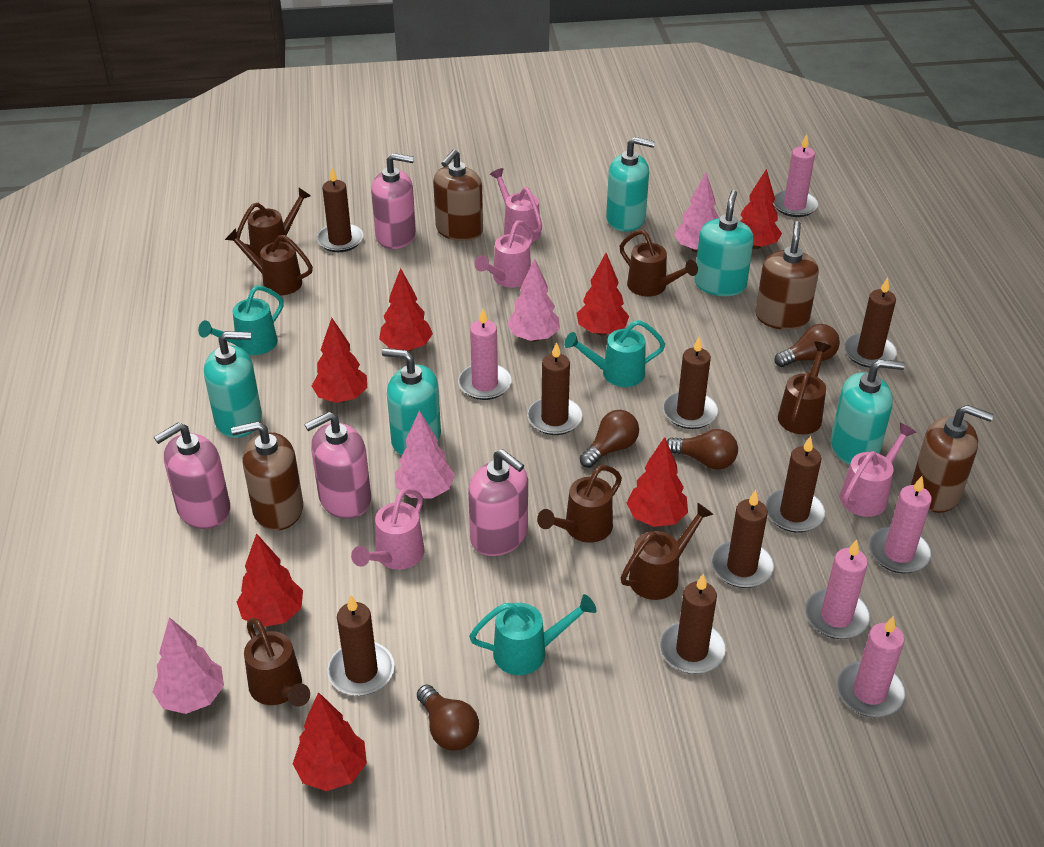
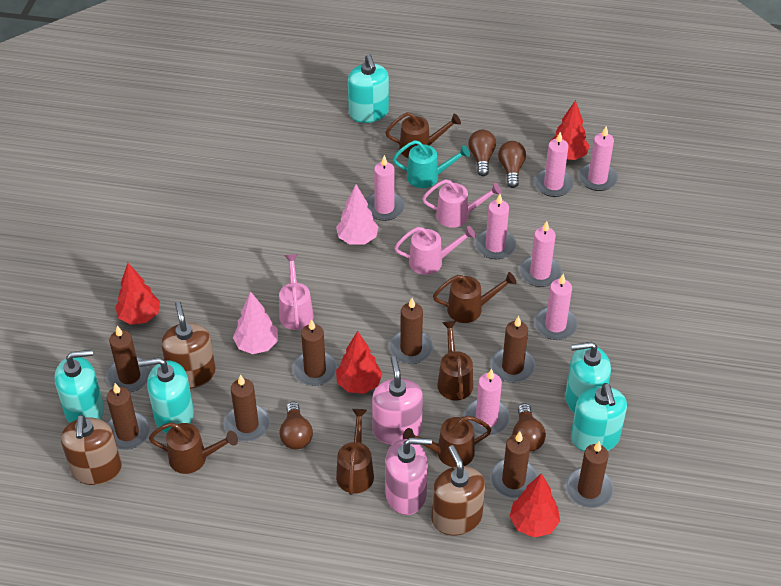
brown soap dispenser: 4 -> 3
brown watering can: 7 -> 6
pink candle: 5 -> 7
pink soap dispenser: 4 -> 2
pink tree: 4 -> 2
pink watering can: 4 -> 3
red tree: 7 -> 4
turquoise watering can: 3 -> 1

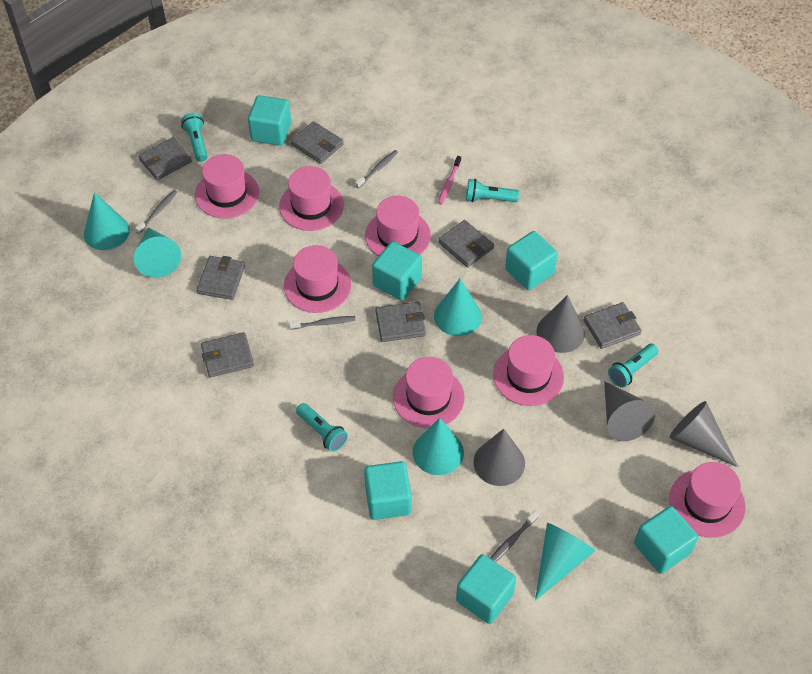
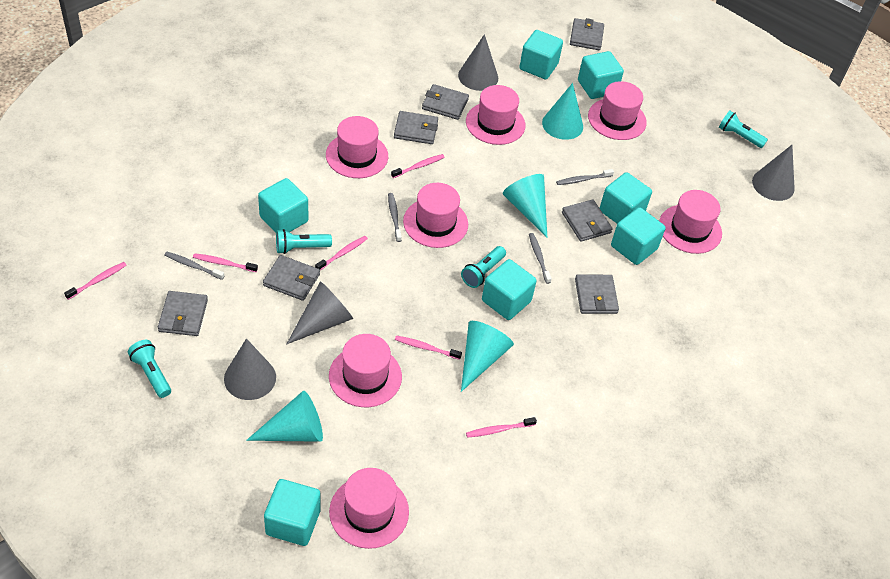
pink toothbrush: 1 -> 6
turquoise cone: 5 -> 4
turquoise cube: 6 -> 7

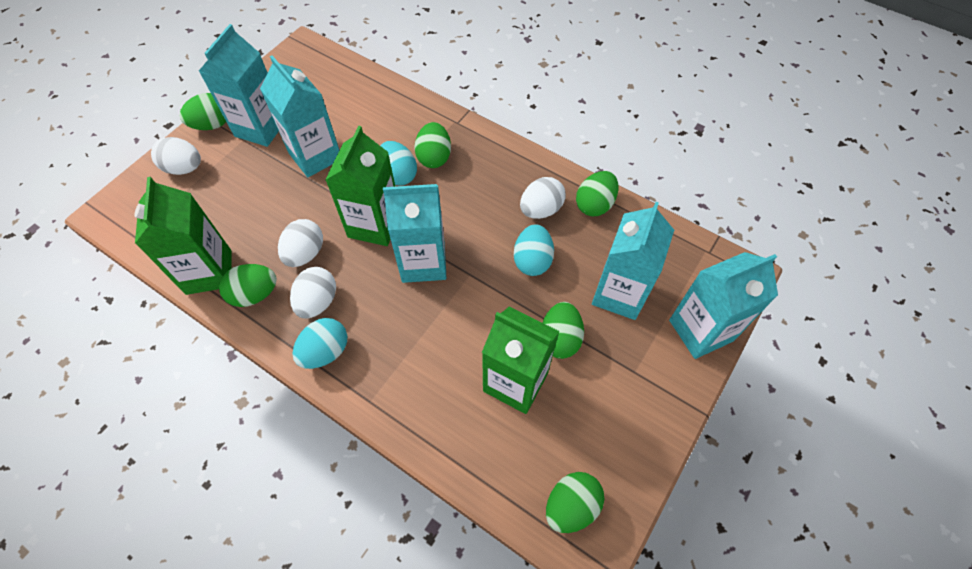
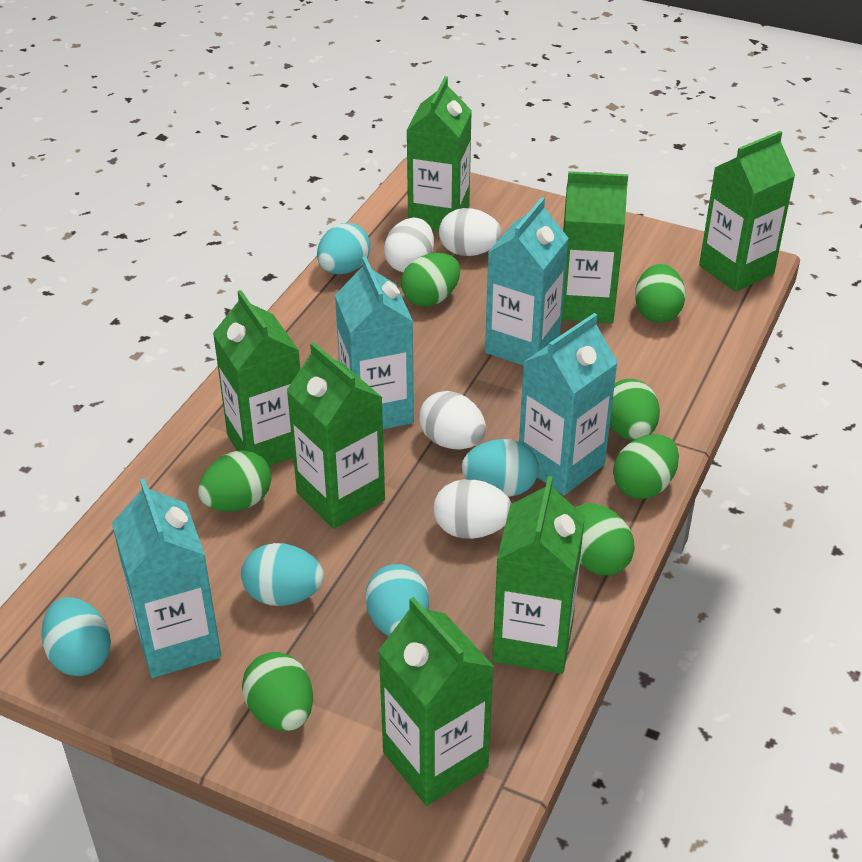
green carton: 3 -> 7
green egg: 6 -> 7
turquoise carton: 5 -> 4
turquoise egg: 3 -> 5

··········

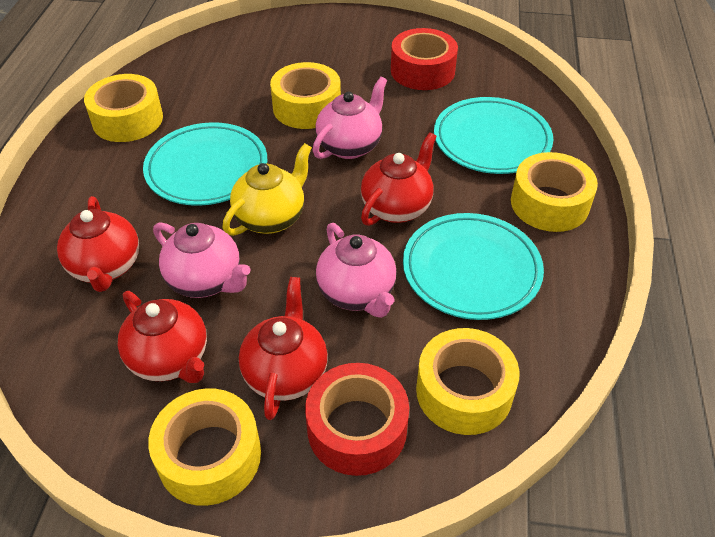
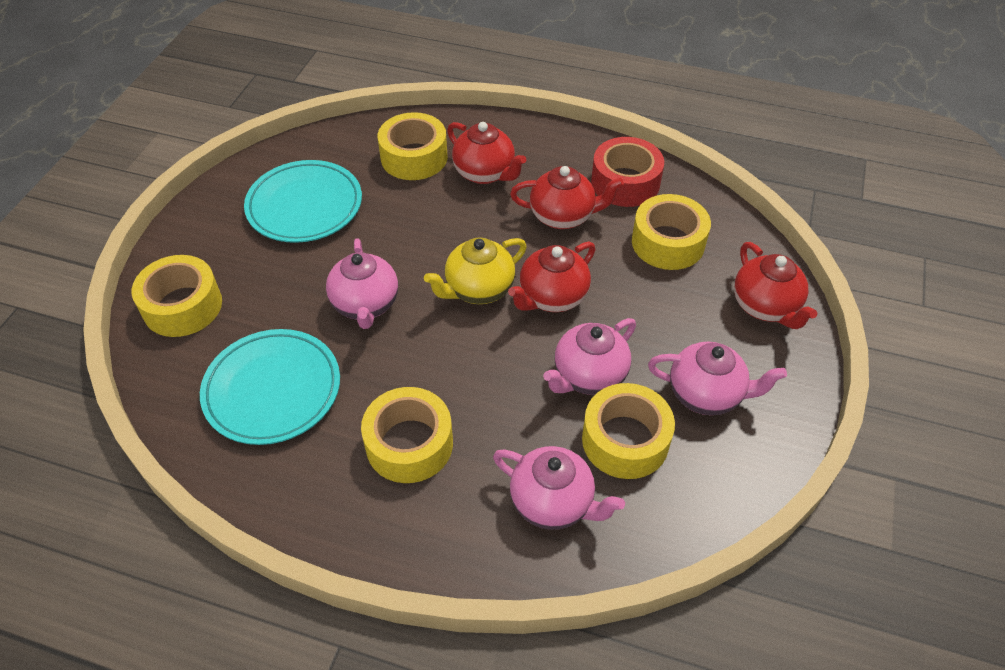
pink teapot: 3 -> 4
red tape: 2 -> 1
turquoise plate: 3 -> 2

··········

Leave the pictures out. Output, exactly, the lines of the material above starting at the line containing "turquoise watering can: 3 -> 1" and ending at the line containing "turquoise egg: 3 -> 5".

* **Answer to this exercise**
turquoise watering can: 3 -> 1

pink toothbrush: 1 -> 6
turquoise cone: 5 -> 4
turquoise cube: 6 -> 7

green carton: 3 -> 7
green egg: 6 -> 7
turquoise carton: 5 -> 4
turquoise egg: 3 -> 5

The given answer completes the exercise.